Beginning at the line containing "LUX pin SCL: B6 -> 5V", restate each line of the listing below word for word until the last one has been given.

**LISTED ENTRIES:**
⟨

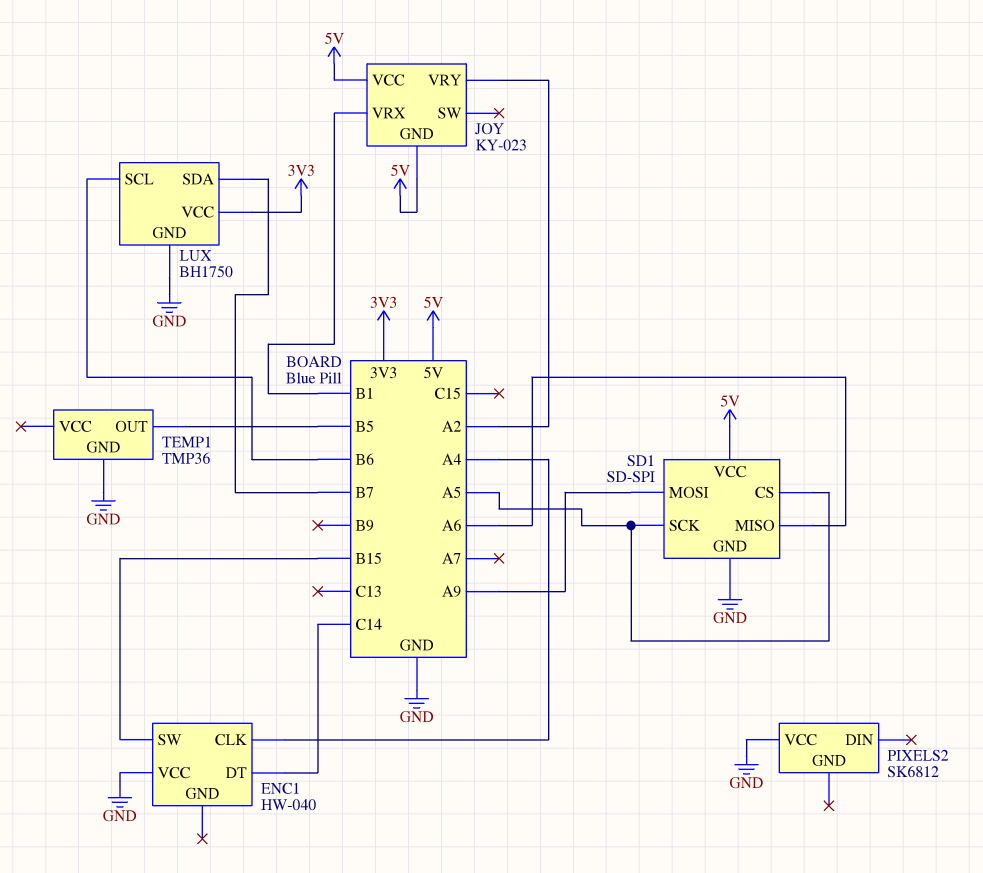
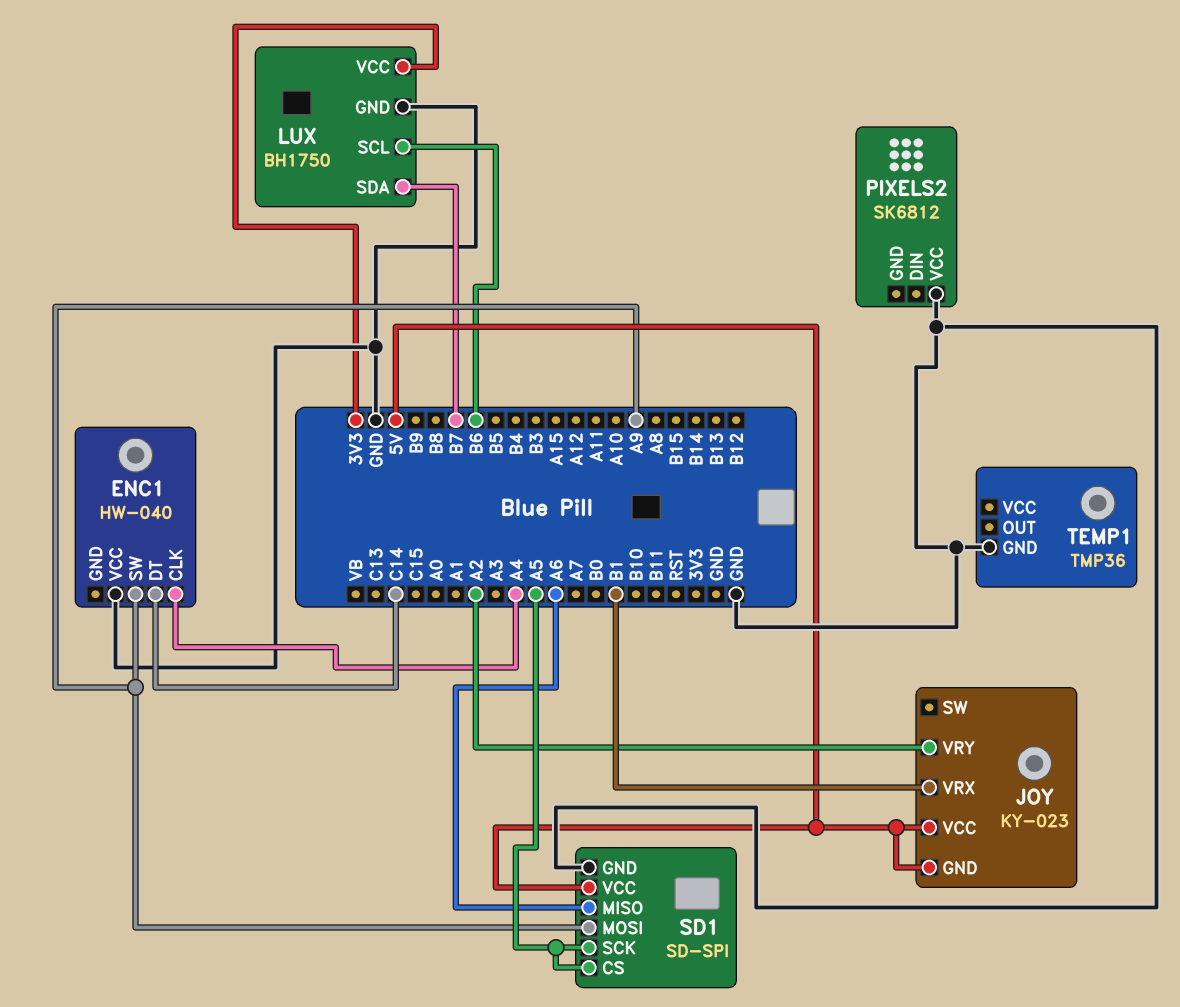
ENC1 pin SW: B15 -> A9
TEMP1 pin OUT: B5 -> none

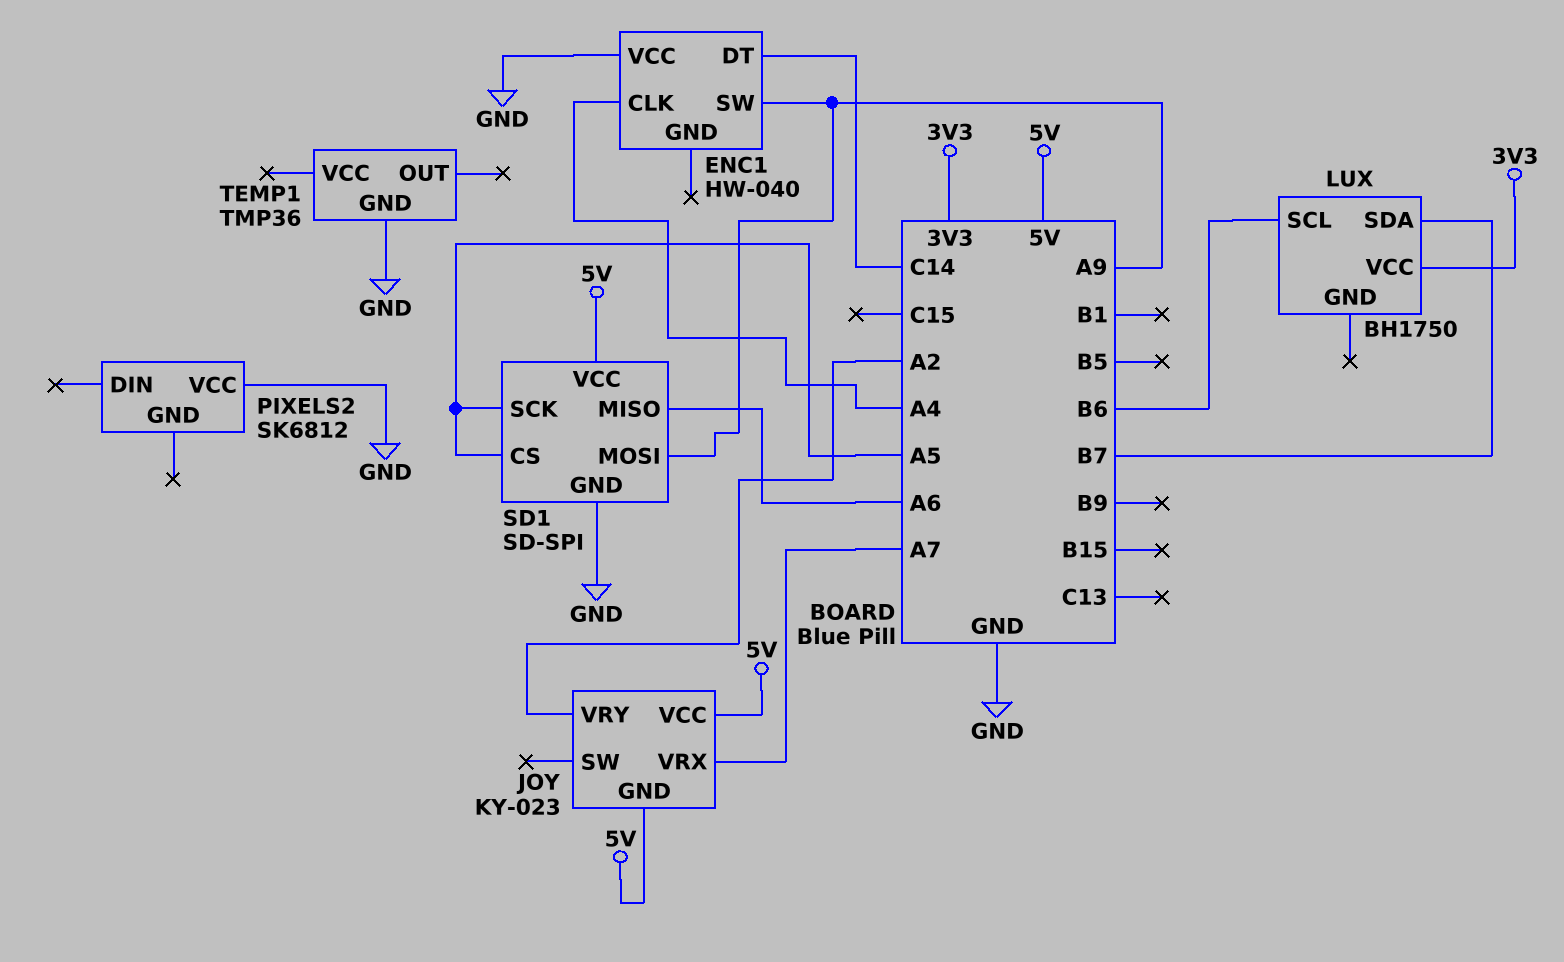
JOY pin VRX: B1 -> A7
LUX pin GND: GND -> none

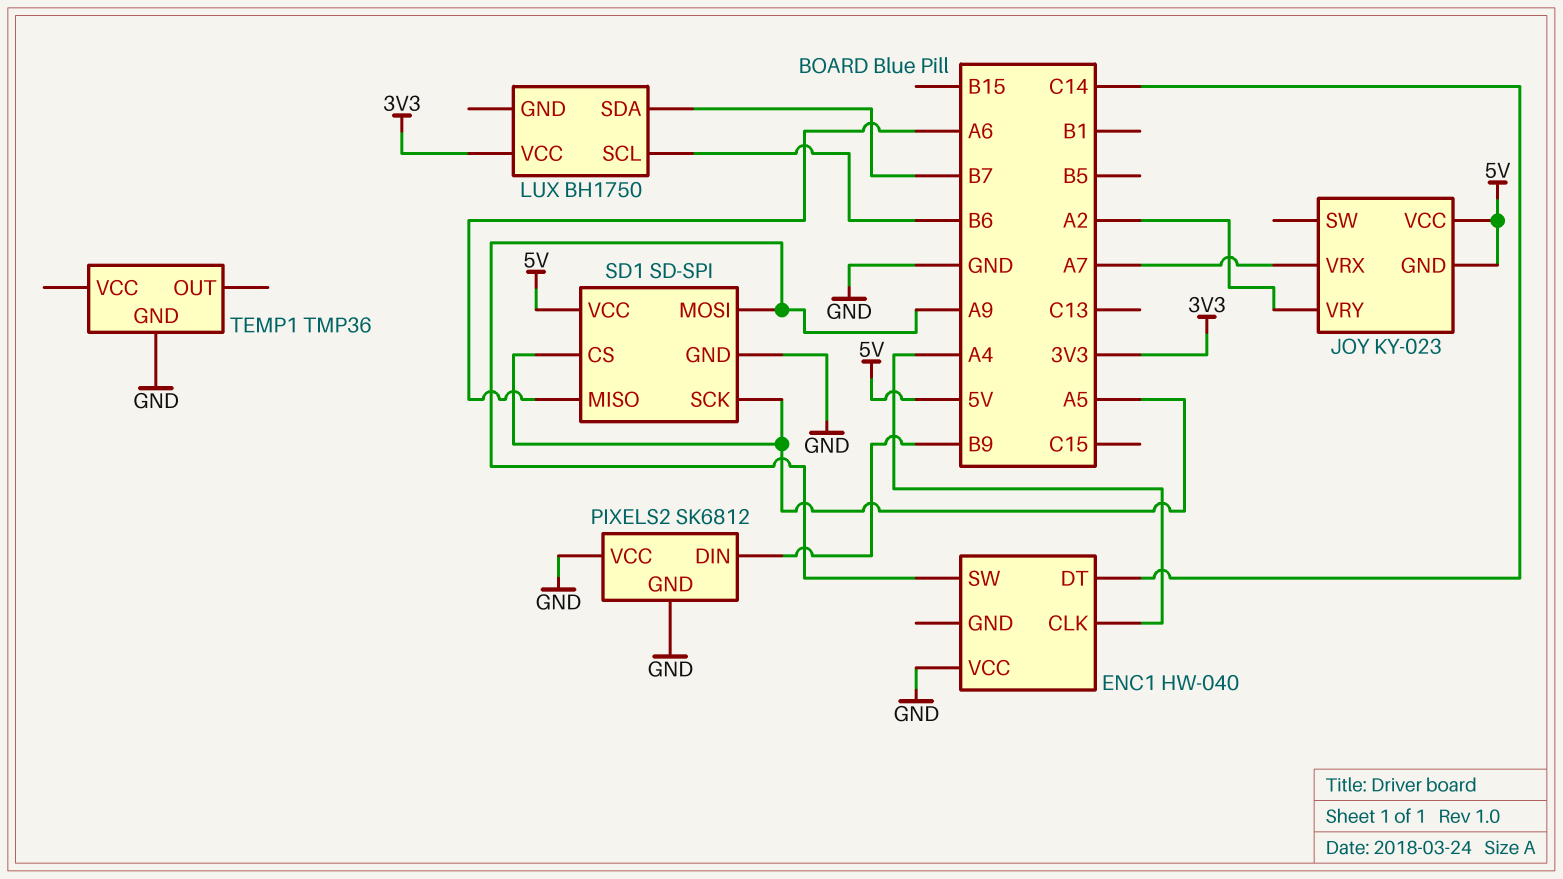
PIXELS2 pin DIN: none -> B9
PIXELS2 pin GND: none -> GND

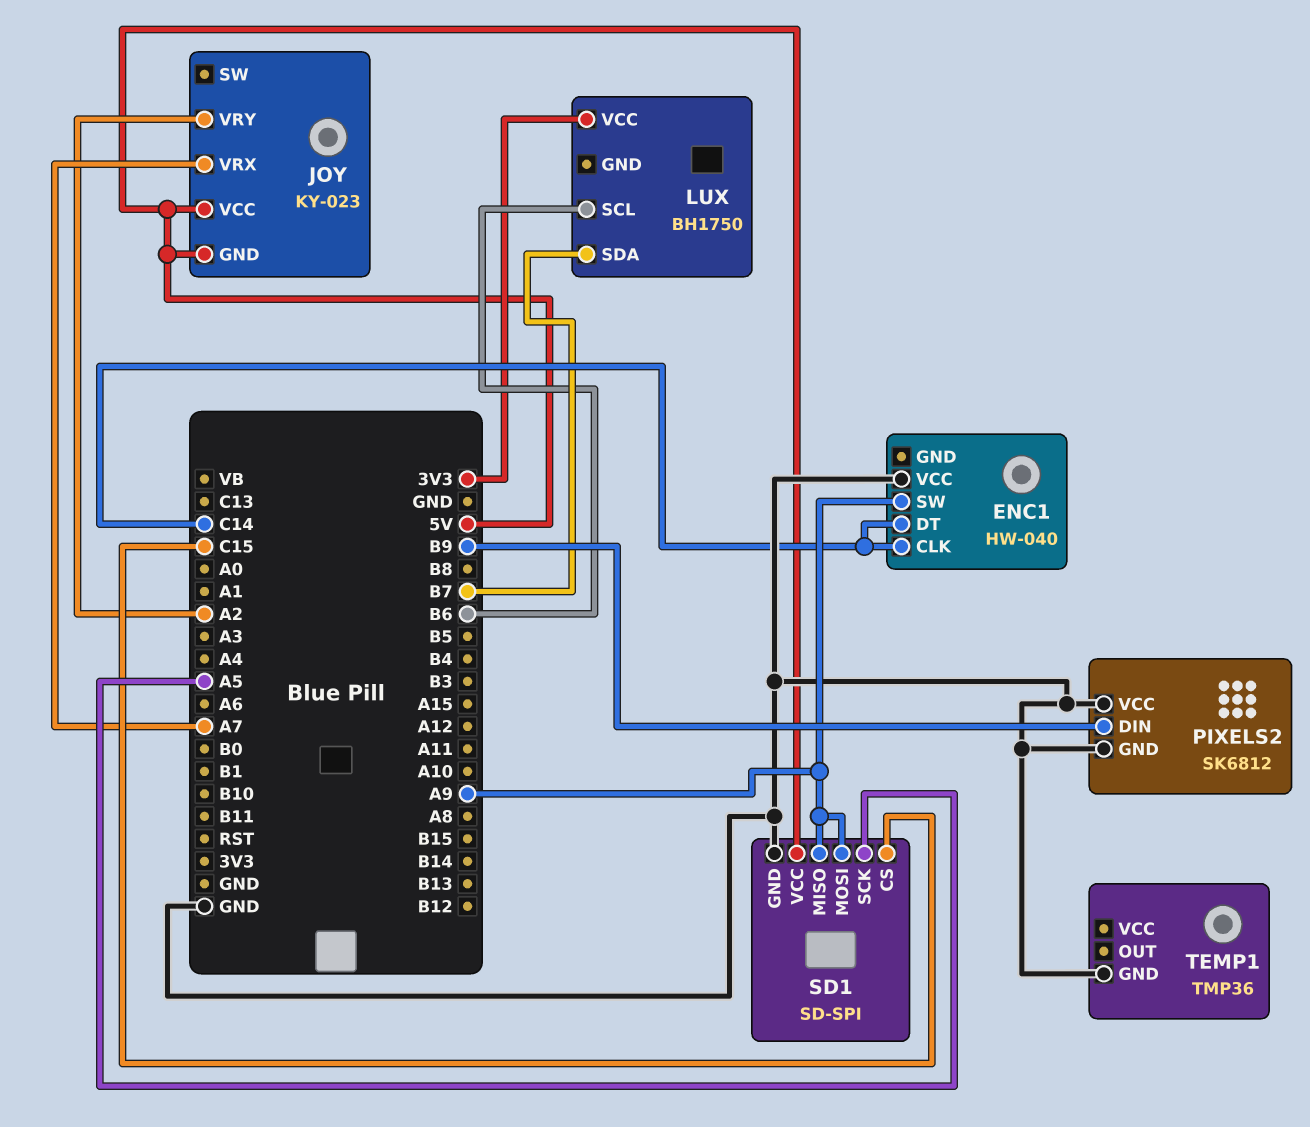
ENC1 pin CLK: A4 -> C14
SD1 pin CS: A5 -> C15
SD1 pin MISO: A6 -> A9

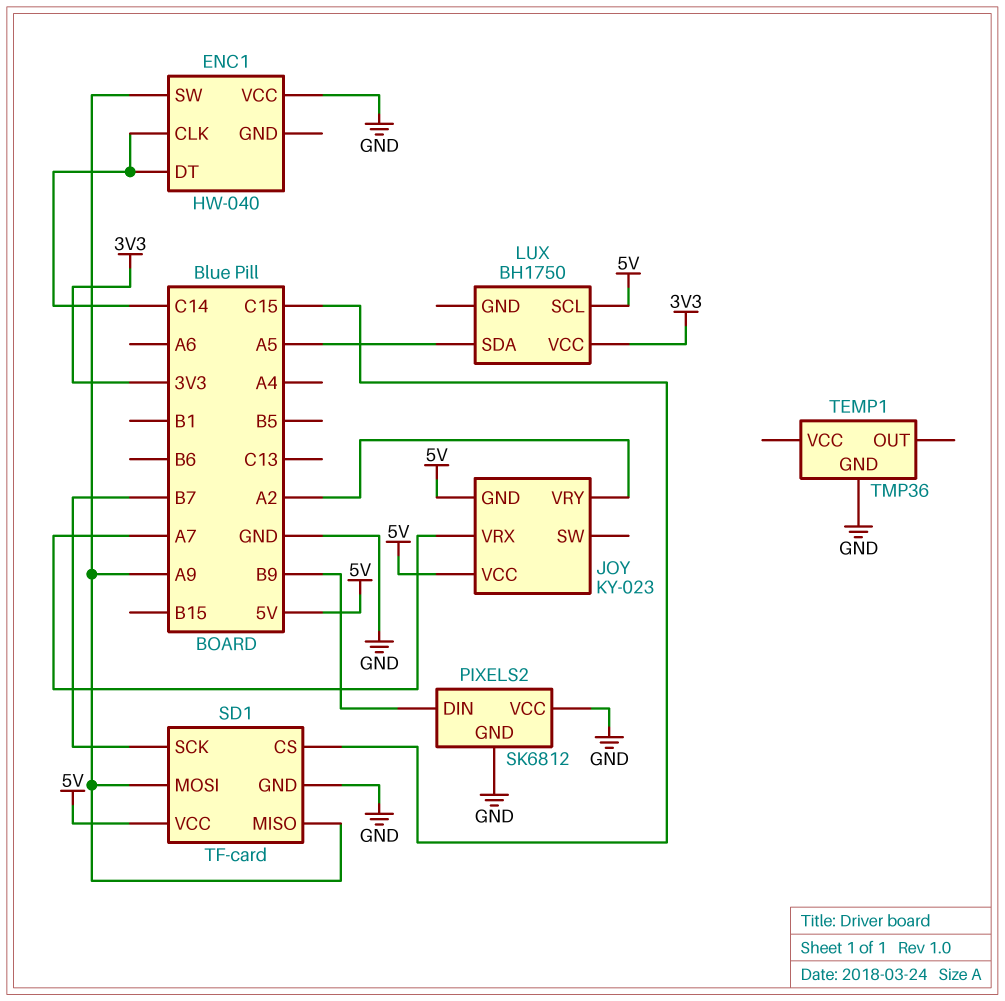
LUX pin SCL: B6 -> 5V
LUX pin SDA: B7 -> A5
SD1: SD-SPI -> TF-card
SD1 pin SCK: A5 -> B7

⟩

**RESPONSE FOR THIS EXERCISE:**
LUX pin SCL: B6 -> 5V
LUX pin SDA: B7 -> A5
SD1: SD-SPI -> TF-card
SD1 pin SCK: A5 -> B7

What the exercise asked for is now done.